### [ASSIGNED TASK]
Turn everything from the start of the rows down to the line containing "Question: Is yellow glossy plate at upper left smaller" into a numbered list, leaving out blank lines and pictures.
*** DATA RECORDS ***
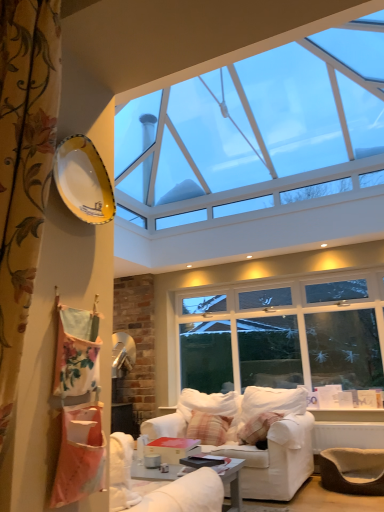
Question: Considering the relative sizes of yellow glossy plate at upper left and white fabric couch at center in the image provided, is yellow glossy plate at upper left bigger than white fabric couch at center?

Choices:
 (A) yes
 (B) no

Answer: (B)

Question: Does yellow glossy plate at upper left come in front of white fabric couch at center?

Choices:
 (A) yes
 (B) no

Answer: (A)

Question: Is yellow glossy plate at upper left smaller than white fabric couch at center?

Choices:
 (A) no
 (B) yes

Answer: (B)

Question: Is yellow glossy plate at upper left aimed at white fabric couch at center?

Choices:
 (A) no
 (B) yes

Answer: (A)

Question: Considering the relative positions of yellow glossy plate at upper left and white fabric couch at center in the image provided, is yellow glossy plate at upper left to the right of white fabric couch at center from the viewer's perspective?

Choices:
 (A) yes
 (B) no

Answer: (B)

Question: Would you say white fabric couch at center is part of yellow glossy plate at upper left's contents?

Choices:
 (A) yes
 (B) no

Answer: (B)

Question: Considering the relative sizes of transparent glass window at upper center and brown woven armchair at lower right in the image provided, is transparent glass window at upper center thinner than brown woven armchair at lower right?

Choices:
 (A) yes
 (B) no

Answer: (B)

Question: Is transparent glass window at upper center facing towards brown woven armchair at lower right?

Choices:
 (A) no
 (B) yes

Answer: (A)

Question: From the image's perspective, does transparent glass window at upper center appear higher than brown woven armchair at lower right?

Choices:
 (A) no
 (B) yes

Answer: (B)

Question: Is transparent glass window at upper center not within brown woven armchair at lower right?

Choices:
 (A) no
 (B) yes

Answer: (B)

Question: Is transparent glass window at upper center wider than brown woven armchair at lower right?

Choices:
 (A) yes
 (B) no

Answer: (A)

Question: From the image's perspective, is transparent glass window at upper center located beneath brown woven armchair at lower right?

Choices:
 (A) no
 (B) yes

Answer: (A)

Question: Considering the relative sizes of transparent glass window at upper center and yellow glossy plate at upper left in the image provided, is transparent glass window at upper center taller than yellow glossy plate at upper left?

Choices:
 (A) no
 (B) yes

Answer: (A)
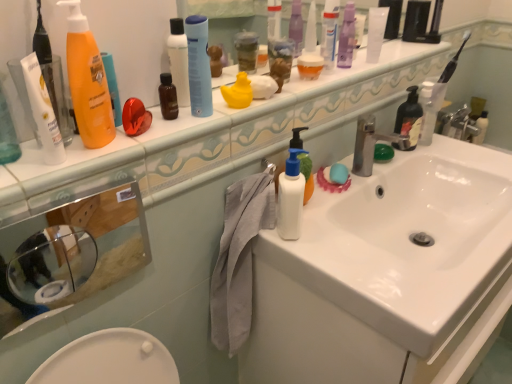
At what (x,y) coordinates should I click in order to perform the action: click on free point to the right of purple glossy bottle at upper center, acting as the fourth toiletry starting from the left. Please return your answer as a coordinate pair (x, y). The height and width of the screenshot is (384, 512). Looking at the image, I should click on (382, 58).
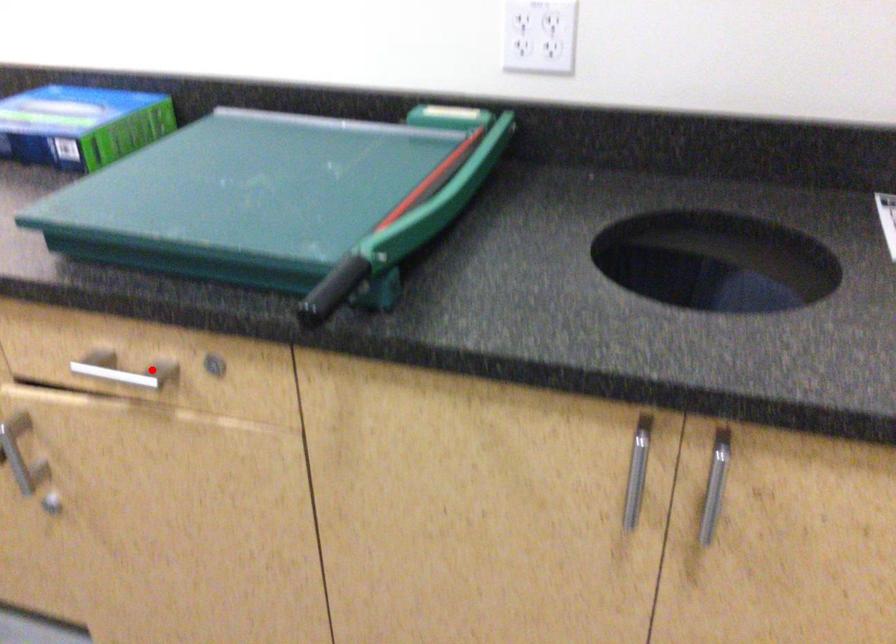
*** End of DATA RECORDS ***
### [ANSWER SPACE]
1. Question: Considering the relative sizes of yellow glossy plate at upper left and white fabric couch at center in the image provided, is yellow glossy plate at upper left bigger than white fabric couch at center?
2. Choices:
3.  (A) yes
4.  (B) no
5. Answer: (B)
6. Question: Does yellow glossy plate at upper left come in front of white fabric couch at center?
7. Choices:
8.  (A) yes
9.  (B) no
10. Answer: (A)
11. Question: Is yellow glossy plate at upper left smaller than white fabric couch at center?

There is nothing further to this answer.